Work instructions: From the line containing "(430, 389) = (297, 304): none -> white cactus" to the last line of the records below, transcribe everything exactly, pictures excluded.

Given data:
--*--

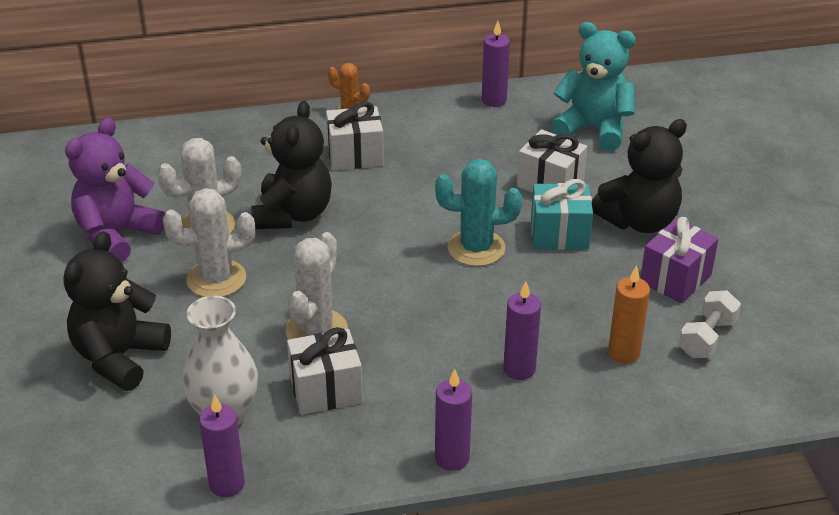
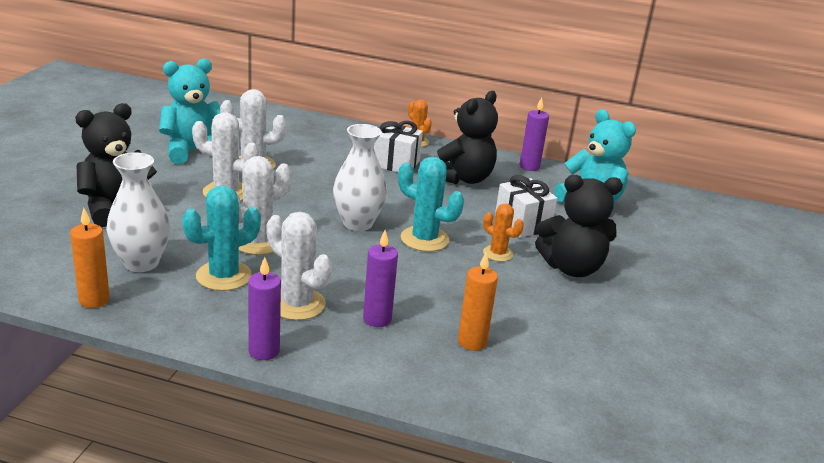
camera: 25 degrees right, 10 degrees down
(117, 235) = (193, 151): purple teddy bear -> turquoise teddy bear
(227, 484) = (94, 300): purple candle -> orange candle
(293, 214) = (316, 178): black teddy bear -> black teddy bear (463, 178)
(326, 390) = (223, 276): white gift -> turquoise cactus
(393, 258) = (358, 223): none -> white vase
(430, 389) = (297, 304): none -> white cactus
(559, 234) = (498, 253): turquoise gift -> orange cactus
(675, 278) = (566, 313): purple gift -> none
(707, 338) = (554, 360): white dumbbell -> none

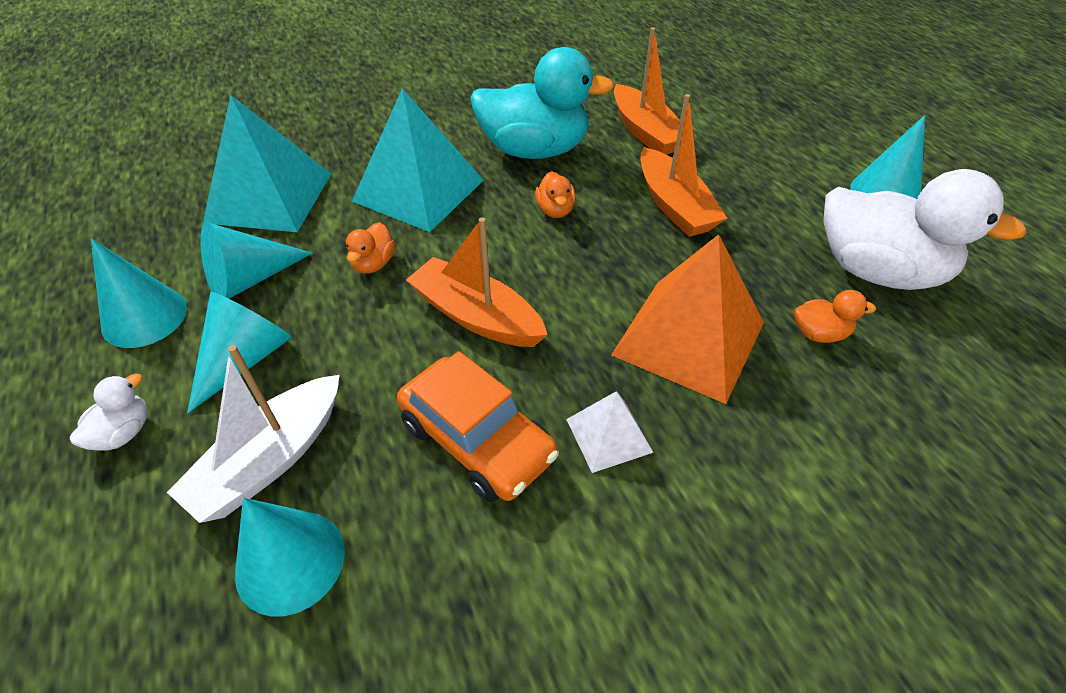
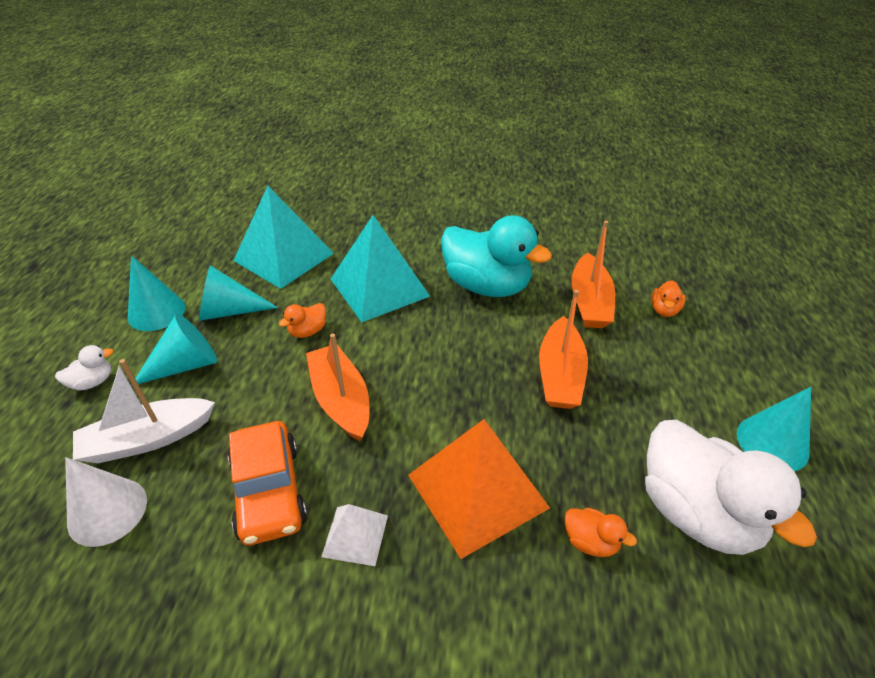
camera: 30 degrees right, 5 degrees down
(290, 561) = (107, 511): turquoise cone -> white cone
(555, 210) = (462, 341): orange duck -> orange duck (664, 310)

--*--

Exercise solution:
(430, 389) = (297, 304): none -> white cactus
(559, 234) = (498, 253): turquoise gift -> orange cactus
(675, 278) = (566, 313): purple gift -> none
(707, 338) = (554, 360): white dumbbell -> none

camera: 30 degrees right, 5 degrees down
(290, 561) = (107, 511): turquoise cone -> white cone
(555, 210) = (462, 341): orange duck -> orange duck (664, 310)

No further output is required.